Please give an exact copy of every line from the one holding "RFID1 pin SCK: 13 -> 10" through the final line of the records below.

[Source data]
━━━━━━━━━━
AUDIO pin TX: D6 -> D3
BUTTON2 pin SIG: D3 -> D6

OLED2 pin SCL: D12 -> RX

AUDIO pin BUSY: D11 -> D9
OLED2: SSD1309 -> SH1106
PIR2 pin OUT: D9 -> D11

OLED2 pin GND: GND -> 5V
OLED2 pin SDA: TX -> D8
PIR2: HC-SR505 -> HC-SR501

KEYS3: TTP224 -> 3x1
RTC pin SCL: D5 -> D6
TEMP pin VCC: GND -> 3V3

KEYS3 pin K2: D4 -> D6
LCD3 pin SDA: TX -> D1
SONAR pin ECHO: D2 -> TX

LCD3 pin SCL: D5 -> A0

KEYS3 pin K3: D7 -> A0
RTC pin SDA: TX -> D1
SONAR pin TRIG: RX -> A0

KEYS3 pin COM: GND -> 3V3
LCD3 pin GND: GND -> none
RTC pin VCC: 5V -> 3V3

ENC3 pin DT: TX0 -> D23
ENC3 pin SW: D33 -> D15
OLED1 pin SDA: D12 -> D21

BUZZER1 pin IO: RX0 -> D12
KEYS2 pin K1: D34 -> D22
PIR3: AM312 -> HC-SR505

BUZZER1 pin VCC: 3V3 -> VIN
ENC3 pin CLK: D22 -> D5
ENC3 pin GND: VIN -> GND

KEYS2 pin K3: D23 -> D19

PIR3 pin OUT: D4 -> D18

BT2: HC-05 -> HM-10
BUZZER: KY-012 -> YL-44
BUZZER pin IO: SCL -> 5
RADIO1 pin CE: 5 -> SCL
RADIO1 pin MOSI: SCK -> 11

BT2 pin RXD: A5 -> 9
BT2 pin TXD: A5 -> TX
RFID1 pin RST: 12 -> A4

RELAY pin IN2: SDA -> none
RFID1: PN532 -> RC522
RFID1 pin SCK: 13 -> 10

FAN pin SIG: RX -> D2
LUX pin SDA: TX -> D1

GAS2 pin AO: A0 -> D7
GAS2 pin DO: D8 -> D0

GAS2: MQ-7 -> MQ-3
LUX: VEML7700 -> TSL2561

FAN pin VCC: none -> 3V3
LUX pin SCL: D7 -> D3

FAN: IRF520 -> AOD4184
━━━━━━━━━━
▶ **COMPLETED EXERCISE**
RFID1 pin SCK: 13 -> 10

FAN pin SIG: RX -> D2
LUX pin SDA: TX -> D1

GAS2 pin AO: A0 -> D7
GAS2 pin DO: D8 -> D0

GAS2: MQ-7 -> MQ-3
LUX: VEML7700 -> TSL2561

FAN pin VCC: none -> 3V3
LUX pin SCL: D7 -> D3

FAN: IRF520 -> AOD4184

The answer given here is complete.